• Stored records:
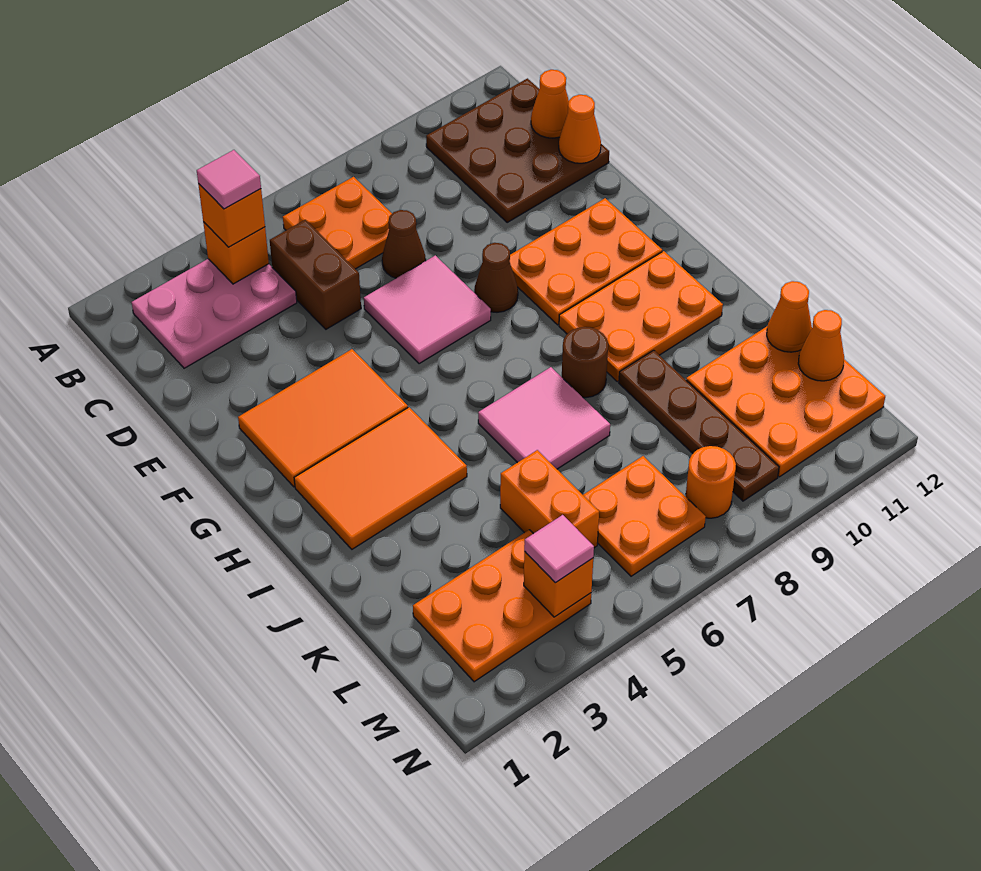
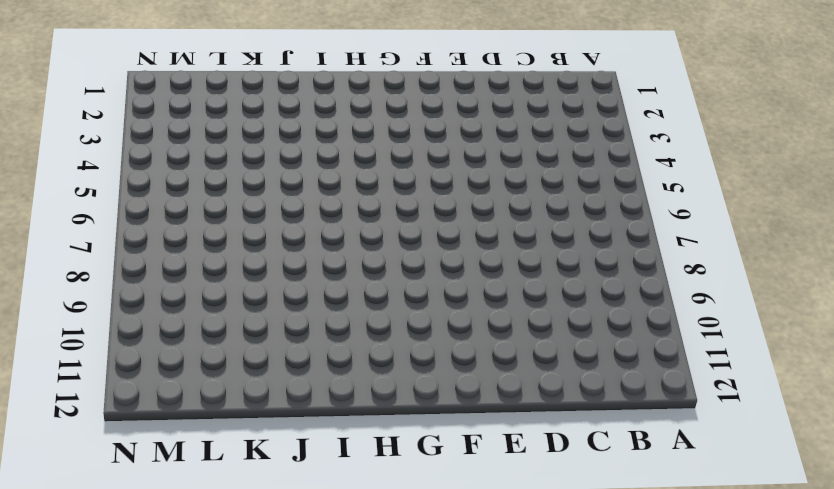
none -> pink plate B2:C4 level 1
none -> orange plate B6:C7 level 1
none -> brown plate B10:D12 level 1

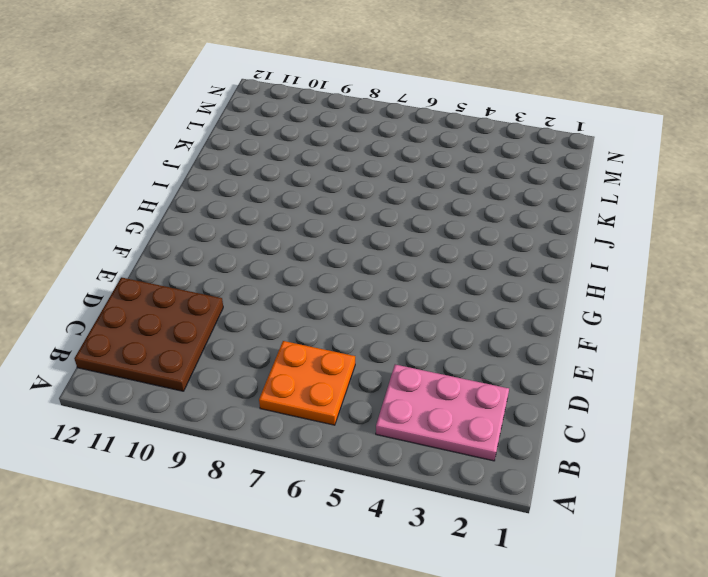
none -> brown brick C5:D5 level 1
none -> brown cone D7 level 1
none -> pink tile E6:F7 level 1

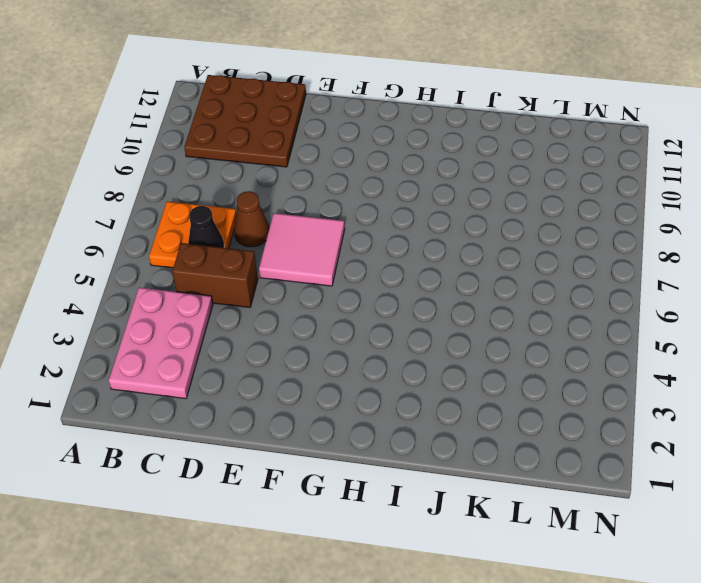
black cone C6 level 2 -> none
none -> orange tile F2:G4 level 1
none -> brown cone F8 level 1
none -> orange plate F9:G11 level 1

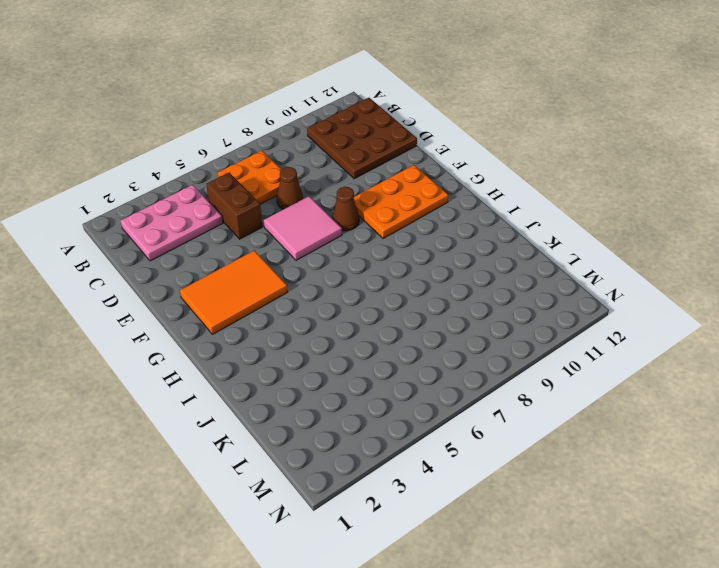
none -> orange tile H2:I4 level 1
none -> orange plate H9:I11 level 1
none -> pink tile I6:J7 level 1

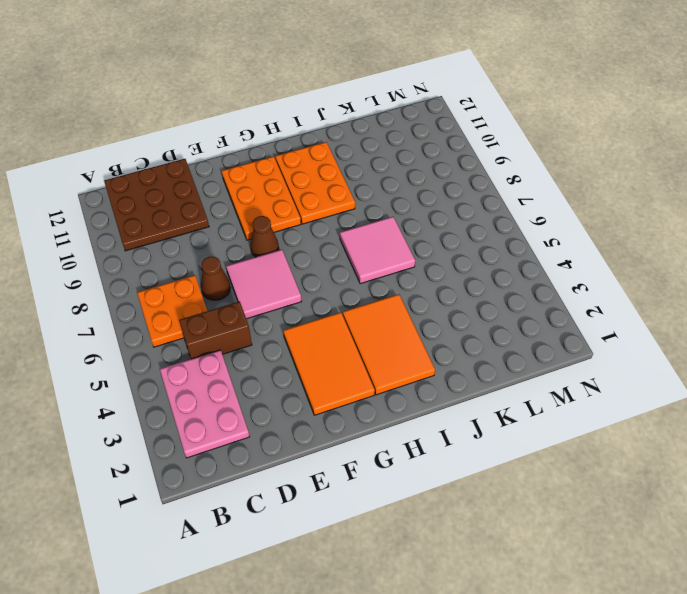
none -> brown round brick I8 level 1
none -> brown plate J9:M9 level 1
none -> orange brick K5:L5 level 1

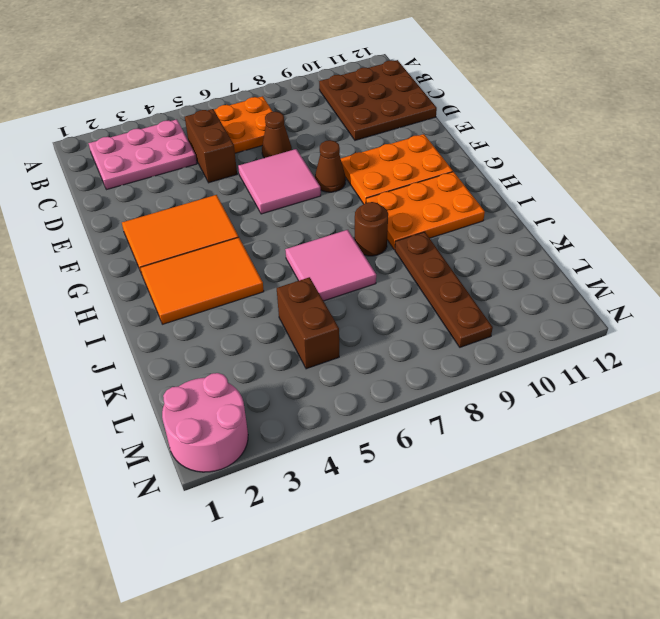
brown brick K5:L5 level 1 -> orange brick K5:L5 level 1
pink round brick M1:N2 level 1 -> orange plate L2:M4 level 1
none -> orange plate K10:M12 level 1
none -> orange plate L6:M7 level 1
none -> orange round brick M8 level 1

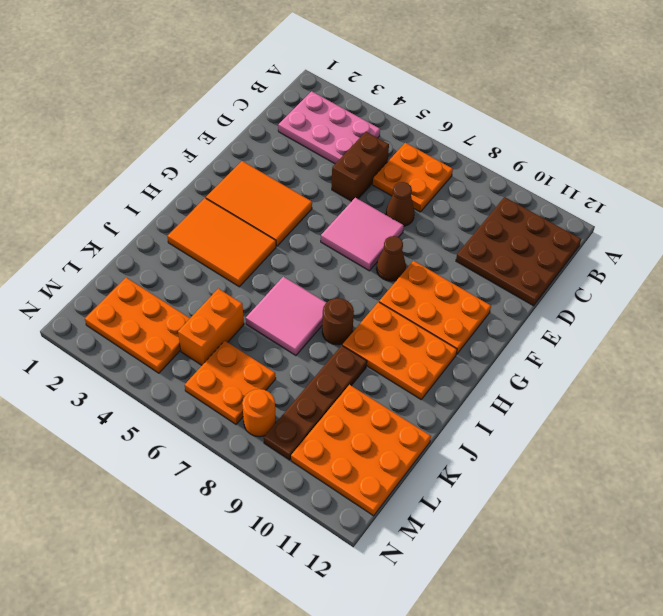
none -> orange brick B4 level 2
none -> orange cone C12 level 2
none -> orange cone D12 level 2

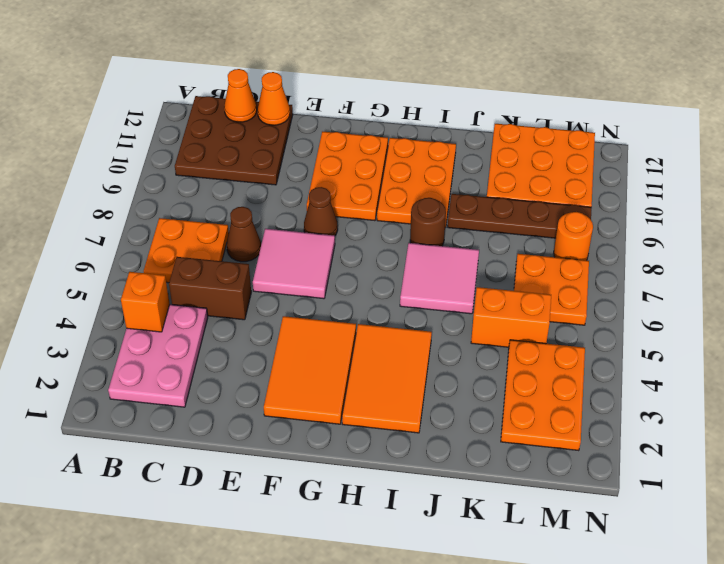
none -> orange cone K12 level 2
none -> orange cone L12 level 2
none -> orange brick M4 level 2

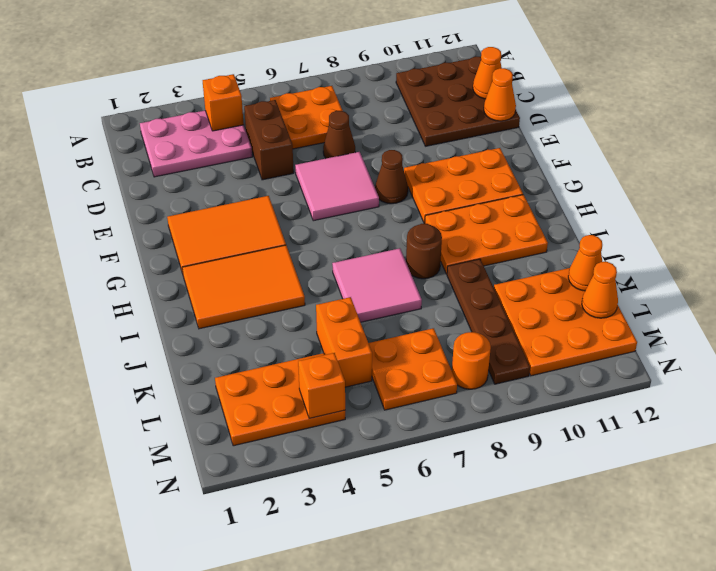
none -> orange brick B4 level 3
none -> pink tile M4 level 3
none -> pink tile B4 level 4

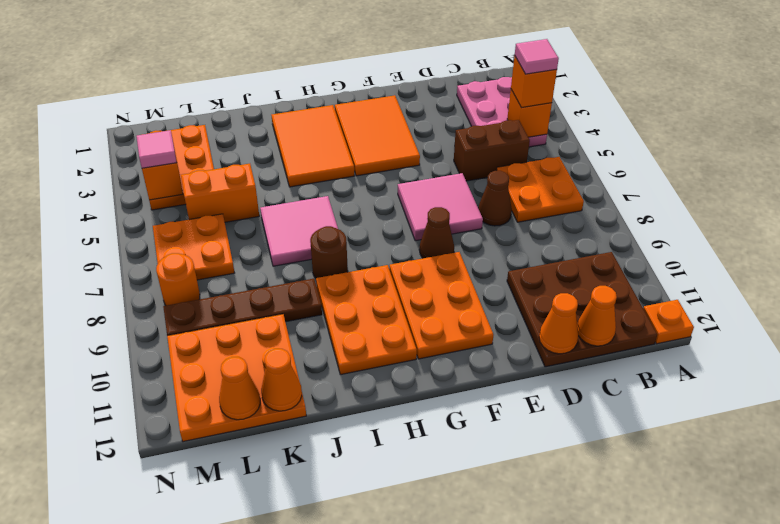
orange plate A12 level 1 -> none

• YOUR TASK: Without the images, print all of the lines above exactly.

• OUTPUT OF THE EXERCISE:
none -> pink plate B2:C4 level 1
none -> orange plate B6:C7 level 1
none -> brown plate B10:D12 level 1

none -> brown brick C5:D5 level 1
none -> brown cone D7 level 1
none -> pink tile E6:F7 level 1

black cone C6 level 2 -> none
none -> orange tile F2:G4 level 1
none -> brown cone F8 level 1
none -> orange plate F9:G11 level 1

none -> orange tile H2:I4 level 1
none -> orange plate H9:I11 level 1
none -> pink tile I6:J7 level 1

none -> brown round brick I8 level 1
none -> brown plate J9:M9 level 1
none -> orange brick K5:L5 level 1

brown brick K5:L5 level 1 -> orange brick K5:L5 level 1
pink round brick M1:N2 level 1 -> orange plate L2:M4 level 1
none -> orange plate K10:M12 level 1
none -> orange plate L6:M7 level 1
none -> orange round brick M8 level 1

none -> orange brick B4 level 2
none -> orange cone C12 level 2
none -> orange cone D12 level 2

none -> orange cone K12 level 2
none -> orange cone L12 level 2
none -> orange brick M4 level 2

none -> orange brick B4 level 3
none -> pink tile M4 level 3
none -> pink tile B4 level 4

orange plate A12 level 1 -> none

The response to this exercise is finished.